-- To-do item --
Your task is to repeat the records exactly from the line containing "pink car [174,564,302,640] -> none" onward, through the final line.

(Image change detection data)
+ + + + +

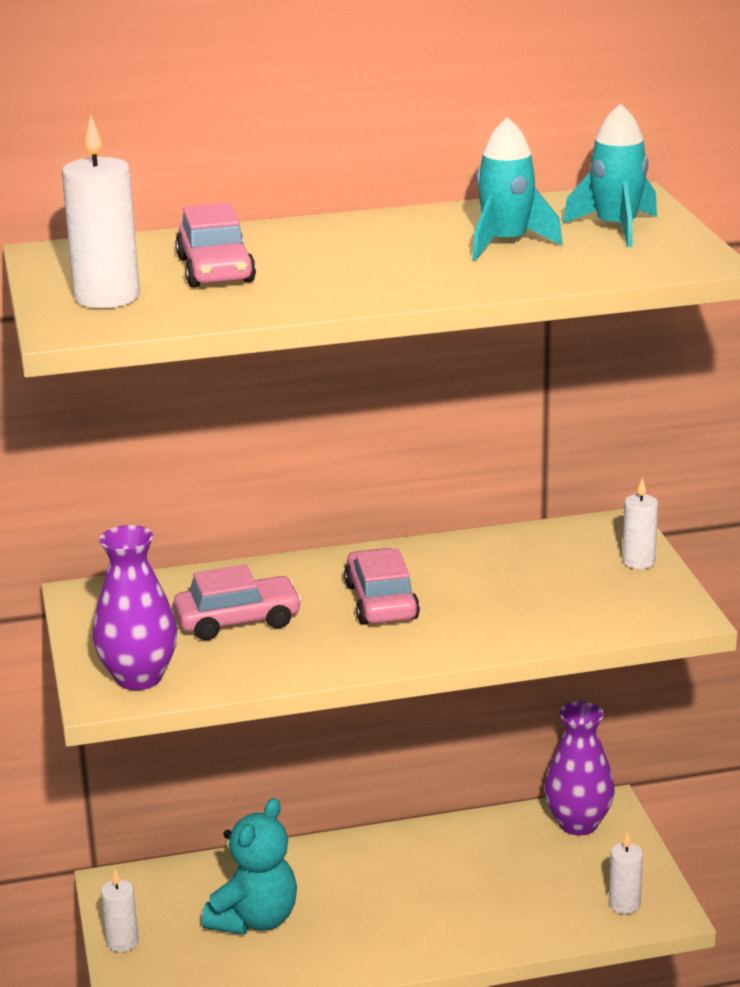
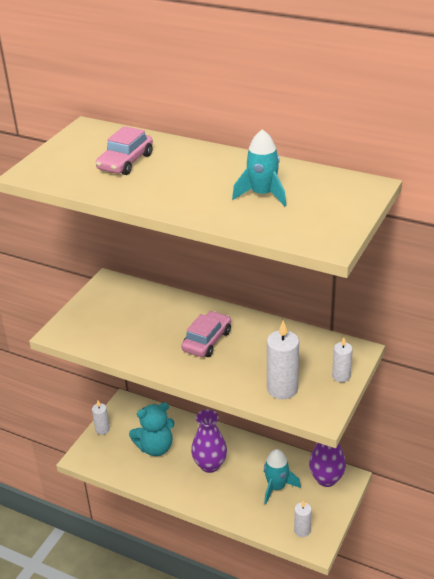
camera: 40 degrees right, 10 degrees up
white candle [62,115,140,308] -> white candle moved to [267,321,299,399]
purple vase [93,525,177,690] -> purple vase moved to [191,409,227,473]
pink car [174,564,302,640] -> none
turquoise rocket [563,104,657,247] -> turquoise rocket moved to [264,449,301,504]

+ + + + +

-- Output below --
pink car [174,564,302,640] -> none
turquoise rocket [563,104,657,247] -> turquoise rocket moved to [264,449,301,504]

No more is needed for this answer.